# THE PROBLEM
Word for word, restate the data that follows, omitting the images.

# EXTRACTED INFORMATION
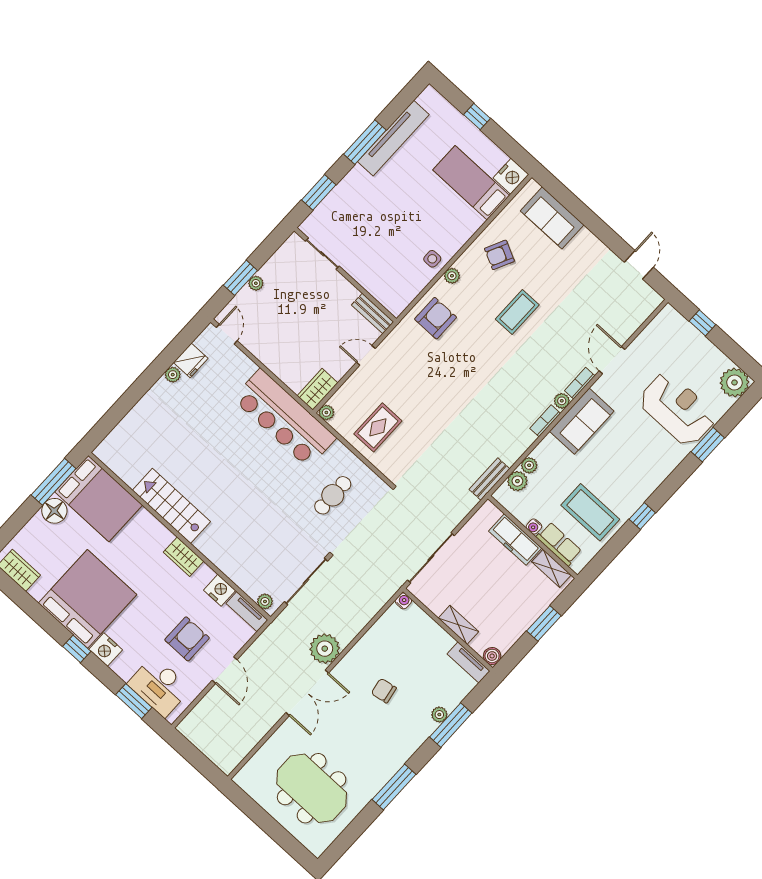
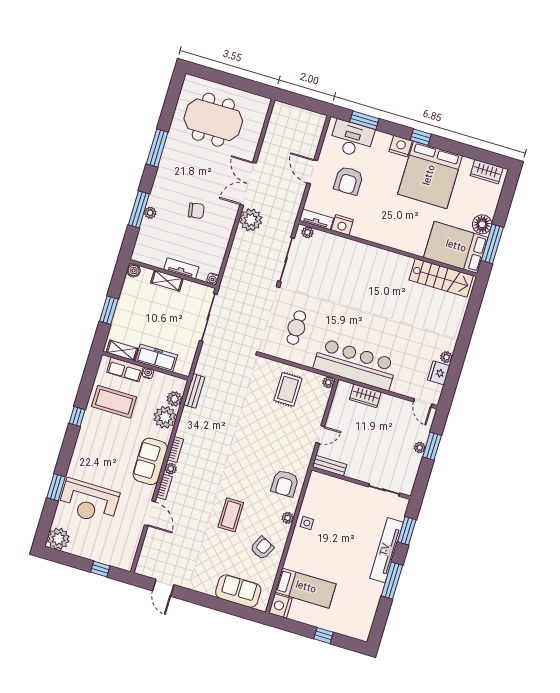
tv unit: (393, 138) -> (386, 550), moved
wardrobe: (317, 389) -> (365, 396), moved, turned 90
plant: (529, 465) -> (165, 417), width x1.87, depth x1.87
stairs: (171, 506) -> (441, 278), moved
wardrobe: (184, 557) -> (378, 236), removed
tv unit: (468, 662) -> (181, 268), moved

# FINISHED EXERCISE
tv unit: (393, 138) -> (386, 550), moved
wardrobe: (317, 389) -> (365, 396), moved, turned 90
plant: (529, 465) -> (165, 417), width x1.87, depth x1.87
stairs: (171, 506) -> (441, 278), moved
wardrobe: (184, 557) -> (378, 236), removed
tv unit: (468, 662) -> (181, 268), moved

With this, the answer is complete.